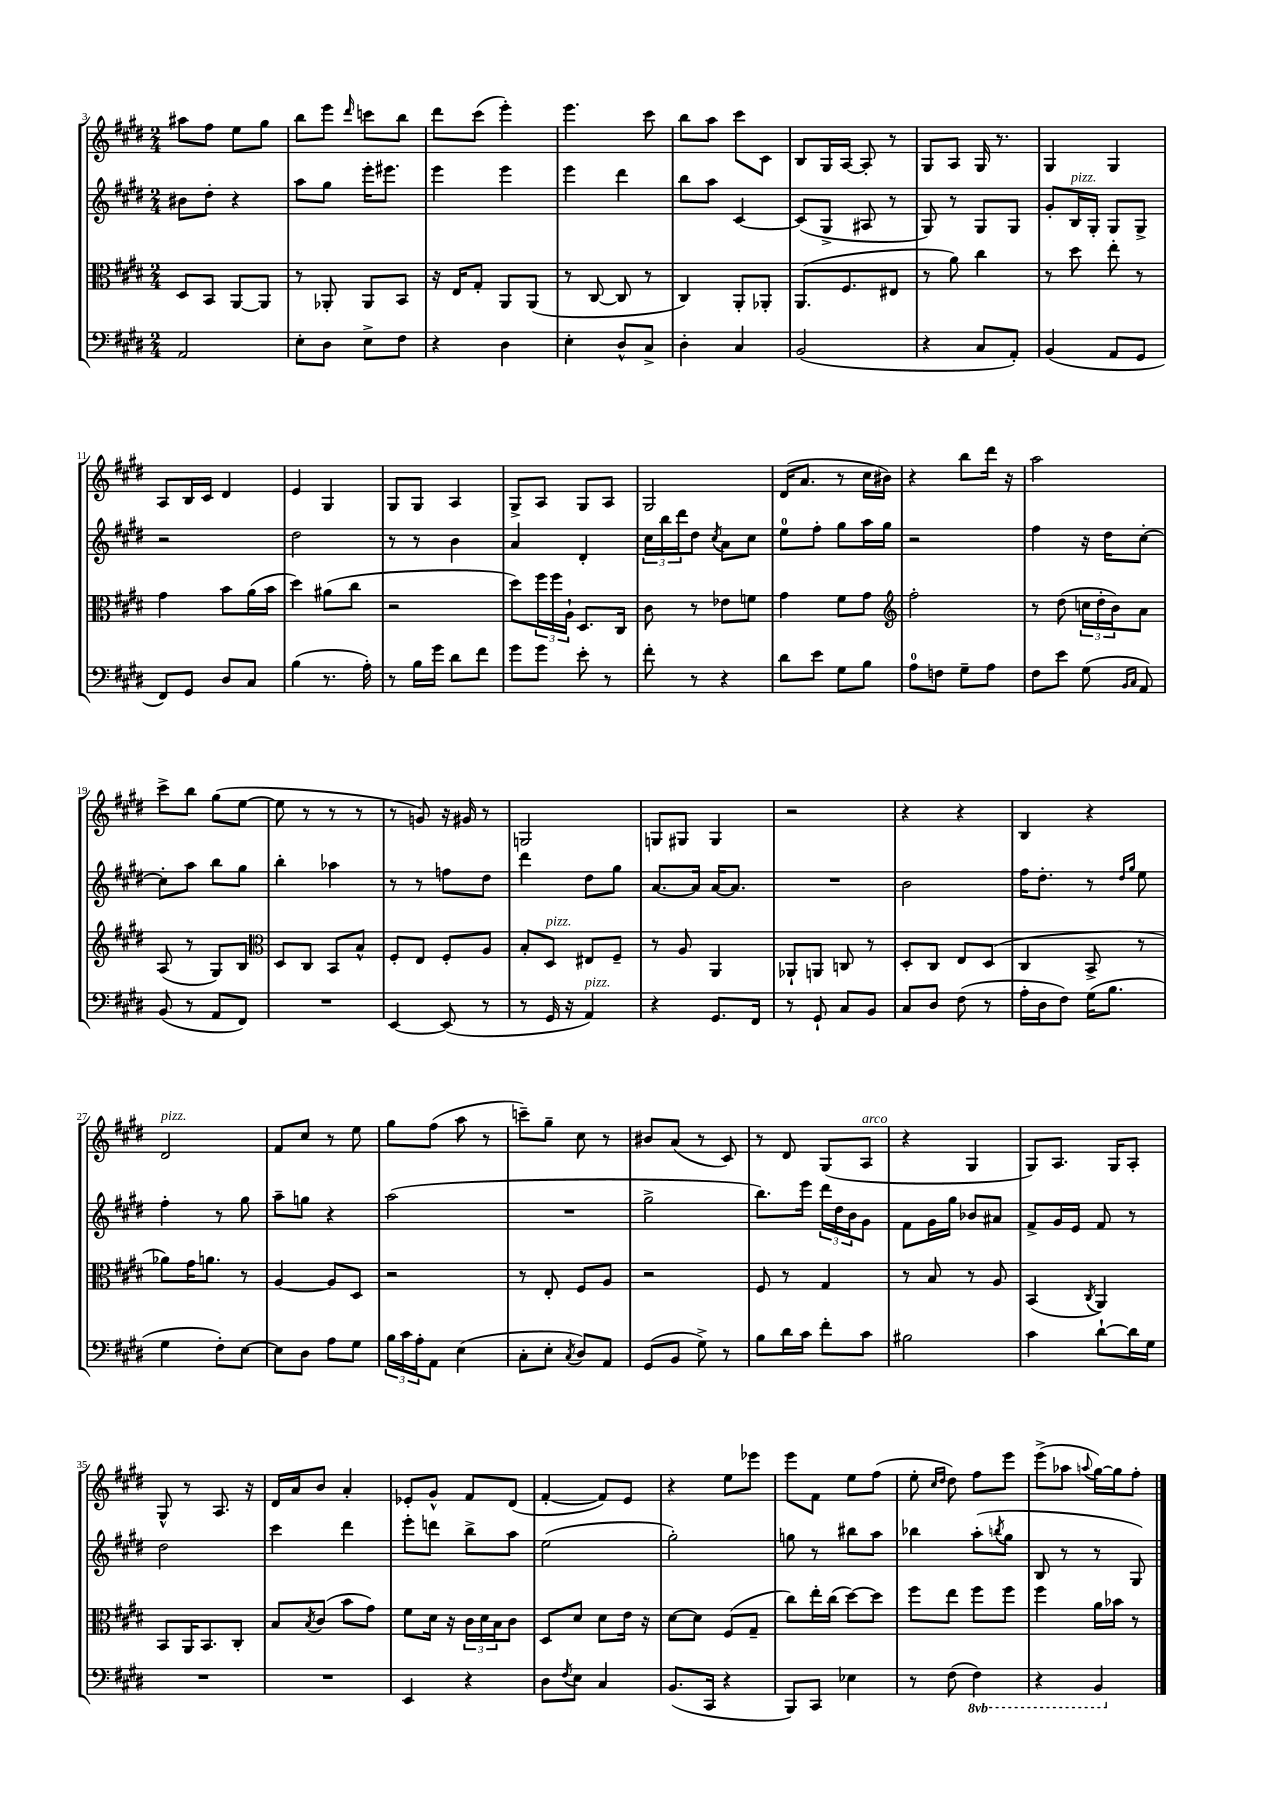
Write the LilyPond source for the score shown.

<<
\new StaffGroup <<
\new Staff = "s0" {
    \clef treble \key e \major \numericTimeSignature \time 2/4
    ais''8 fis''8 e''8 gis''8 |
    b''8 e'''8 \grace { dis'''16 } c'''8 b''8 |
    dis'''8 cis'''8( e'''4-.) |
    e'''4. cis'''8 |
    b''8 a''8 cis'''8 cis'8 |
    b8 gis16 a16~ a8-. r8 |
    gis8 a8 gis16 r8. |
    gis4 gis4 |
    a8 b16 cis'16 dis'4 |
    e'4 gis4 |
    gis8 gis8 a4 |
    gis8-> a8 gis8 a8 |
    gis2 |
    dis'16( a'8. r8 cis''16 bis'16) |
    r4 b''8 dis'''16 r16 |
    a''2 |
    cis'''8-> b''8 gis''8( e''8~ |
    e''8 r8 r8 r8 |
    r8 g'8) r16 gis'16 r8 |
    g2 |
    g8 gis8 gis4 |
    r2 |
    r4 r4 |
    b4 r4 |
    dis'2^\markup { \italic "pizz." } |
    fis'8 cis''8 r8 e''8 |
    gis''8 fis''8( a''8 r8 |
    c'''8--) gis''8-- cis''8 r8 |
    bis'8 a'8( r8 cis'8) |
    r8 dis'8 gis8( a8^\markup { \italic "arco" } |
    r4 gis4 |
    gis8) a8. gis16 a8-. |
    gis8-^ r8 a8. r16 |
    dis'16 a'16 b'8 a'4-. |
    ees'8-. gis'8-^ fis'8 dis'8( |
    fis'4~-. fis'8) e'8 |
    r4 e''8 ees'''8 |
    e'''8 fis'8 e''8 fis''8( |
    e''8-. \grace { cis''16 dis''16 } dis''8) fis''8 e'''8 |
    e'''8->( aes''8 \appoggiatura { a''8 } gis''16~) gis''16 fis''8-. \bar "|." |
}
\new Staff = "s1" {
    \clef treble \key e \major \numericTimeSignature \time 2/4
    bis'8 dis''8-. r4 |
    a''8 gis''8 e'''16-. eis'''8. |
    e'''4 e'''4 |
    e'''4 dis'''4 |
    b''8 a''8 cis'4~ |
    cis'8( gis8-> ais8 r8 |
    gis8) r8 gis8 gis8 |
    gis'8-. b16^\markup { \italic "pizz." } gis16-. gis8 gis8-> |
    r2 |
    dis''2 |
    r8 r8 b'4 |
    a'4 dis'4-. |
    \tuplet 3/2 { cis''16 b''16 dis'''16 } dis''8 \acciaccatura { cis''8 } a'8 cis''8 |
    e''8-0 fis''8-. gis''8 a''16 gis''16 |
    r2 |
    fis''4 r16 dis''16 cis''8~-. |
    cis''8-. a''8 b''8 gis''8 |
    b''4-. aes''4 |
    r8 r8 f''8 dis''8 |
    dis'''4 dis''8 gis''8 |
    a'8.~ a'16 a'16~ a'8. |
    R2 |
    b'2 |
    fis''16 dis''8.-. r8 \grace { dis''16 gis''16 } e''8 |
    fis''4-. r8 gis''8 |
    a''8-- g''8 r4 |
    a''2( |
    R2 |
    gis''2-> |
    b''8.) e'''16 \tuplet 3/2 { dis'''16 dis''16 b'16 } gis'8 |
    fis'8 gis'16 gis''16 bes'8 ais'8 |
    fis'8-> gis'16 e'16 fis'8 r8 |
    dis''2 |
    cis'''4 dis'''4 |
    e'''8-. d'''8 b''8-> a''8 |
    e''2( |
    gis''2-.) |
    g''8 r8 bis''8 a''8 |
    bes''4 a''8-.( \acciaccatura { b''8 } gis''8 |
    b8 r8 r8 gis8) \bar "|." |
}
\new Staff = "s2" {
    \clef alto \key e \major \numericTimeSignature \time 2/4
    dis8 b,8 a,8~ a,8 |
    r8 aes,8-. aes,8 b,8 |
    r16 e16 gis8-. a,8 a,8( |
    r8 cis8~ cis8 r8 |
    cis4) a,8-. aes,8-. |
    a,8.( fis8. eis8 |
    r8 a'8) cis''4 |
    r8 dis''8 e''8-. r8 |
    gis'4 b'8 a'16( b'16 |
    dis''4) ais'8( cis''8 |
    r2 |
    dis''8) \tuplet 3/2 { fis''16 fis''16 a16-! } dis8. cis16 |
    cis'8 r8 ees'8 f'8 |
    gis'4 fis'8 gis'8 |
    \clef treble fis''2-. |
    r8 dis''8( \tuplet 3/2 { c''16 dis''16-. b'16) } a'8 |
    a8( r8 gis8) b8 |
    \clef alto dis8 cis8 b,8 b8-^ |
    fis8-. e8 fis8-. a8 |
    b8-. dis8^\markup { \italic "pizz." } eis8 fis8-- |
    r8 a8 a,4 |
    aes,8-! a,8 c8 r8 |
    dis8-. cis8 e8 dis8( |
    cis4 b,8-> r8 |
    aes'8) gis'16 a'8. r8 |
    a4~ a8 dis8 |
    r2 |
    r8 e8-. fis8 a8 |
    r2 |
    fis8 r8 gis4 |
    r8 b8 r8 a8 |
    b,4( \acciaccatura { cis8 } a,4) |
    b,8 a,16 b,8. cis8-. |
    b8 \acciaccatura { b8 } cis'8( b'8 gis'8) |
    fis'8 dis'16 r16 \tuplet 3/2 { cis'16 dis'16 b16 } cis'8 |
    dis8 dis'8 dis'8 e'16 r16 |
    dis'8~ dis'8 fis8( gis8-- |
    cis''8) e''16-. cis''16( dis''8~) dis''8 |
    fis''8 e''8 fis''8 fis''8 |
    fis''4 a'16 bes'16 r8 \bar "|." |
}
\new Staff = "s3" {
    \clef bass \key e \major \numericTimeSignature \time 2/4 \set Staff.ottavationMarkups = #ottavation-simple-ordinals
    a,2 |
    e8-. dis8 e8-> fis8 |
    r4 dis4 |
    e4-. dis8-^ cis8-> |
    dis4-. cis4 |
    b,2( |
    r4 cis8 a,8-.) |
    b,4( a,8 gis,8 |
    fis,8) gis,8 dis8 cis8 |
    b4( r8. a16-.) |
    r8 b16 gis'16 dis'8 fis'8 |
    gis'8 gis'8 e'8-. r8 |
    fis'8-. r8 r4 |
    dis'8 e'8 gis8 b8 |
    a8-0 f8 gis8-- a8 |
    fis8 e'8 gis8( \grace { b,16 cis16 } a,8) |
    b,8( r8 a,8 fis,8) |
    R2 |
    e,4~ e,8( r8 |
    r8 gis,16 r16 a,4^\markup { \italic "pizz." }) |
    r4 gis,8. fis,16 |
    r8 gis,8-! cis8 b,8 |
    cis8 dis8 fis8( r8 |
    a16-. dis16 fis8) gis16( b8. |
    gis4 fis8-.) e8~ |
    e8 dis8 a8 gis8 |
    \tuplet 3/2 { b16 cis'16 a16-. } a,8 e4( |
    cis8-. e8-. \acciaccatura { cis8 } dis8) a,8 |
    gis,8( b,8 gis8->) r8 |
    b8 dis'16 cis'16 fis'8-. cis'8 |
    bis2 |
    cis'4 dis'8~-! dis'16 gis16 |
    R2 |
    R2 |
    e,4 r4 |
    dis8 \acciaccatura { fis8 } e8 cis4 |
    b,8.( cis,16 r4 |
    b,,8) cis,8 ees4 |
    r8 fis8( \ottava #-1 fis,4) |
    r4 b,,4 \ottava #0 \bar "|." |
}
>>
>>
\layout { \context { \Score currentBarNumber = #3 } }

• [WHAT YOU WILL DO]:
Extract every line in the records above that contains the string "acciaccatura", matching case exactly.

• [RESPONSE TO THE EXERCISE]:
    \tuplet 3/2 { cis''16 b''16 dis'''16 } dis''8 \acciaccatura { cis''8 } a'8 cis''8 |
    bes''4 a''8-.( \acciaccatura { b''8 } gis''8 |
    b,4( \acciaccatura { cis8 } a,4) |
    b8 \acciaccatura { b8 } cis'8( b'8 gis'8) |
    cis8-. e8-. \acciaccatura { cis8 } dis8) a,8 |
    dis8 \acciaccatura { fis8 } e8 cis4 |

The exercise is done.